Exactly the line that contains "IC6 pin CV: none -> SIG14" and the lines following it to the end of the data are to be reproduced, and nothing more.

## Dataset extract
----

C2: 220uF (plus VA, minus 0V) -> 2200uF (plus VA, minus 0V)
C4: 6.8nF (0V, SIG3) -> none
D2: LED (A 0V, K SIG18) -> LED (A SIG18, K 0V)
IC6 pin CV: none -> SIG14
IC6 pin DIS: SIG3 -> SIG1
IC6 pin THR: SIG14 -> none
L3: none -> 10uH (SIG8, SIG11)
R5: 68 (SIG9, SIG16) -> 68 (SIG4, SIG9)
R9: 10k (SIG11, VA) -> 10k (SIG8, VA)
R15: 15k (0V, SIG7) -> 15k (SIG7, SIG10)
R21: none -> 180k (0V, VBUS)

----

## Result of this exercise
IC6 pin CV: none -> SIG14
IC6 pin DIS: SIG3 -> SIG1
IC6 pin THR: SIG14 -> none
L3: none -> 10uH (SIG8, SIG11)
R5: 68 (SIG9, SIG16) -> 68 (SIG4, SIG9)
R9: 10k (SIG11, VA) -> 10k (SIG8, VA)
R15: 15k (0V, SIG7) -> 15k (SIG7, SIG10)
R21: none -> 180k (0V, VBUS)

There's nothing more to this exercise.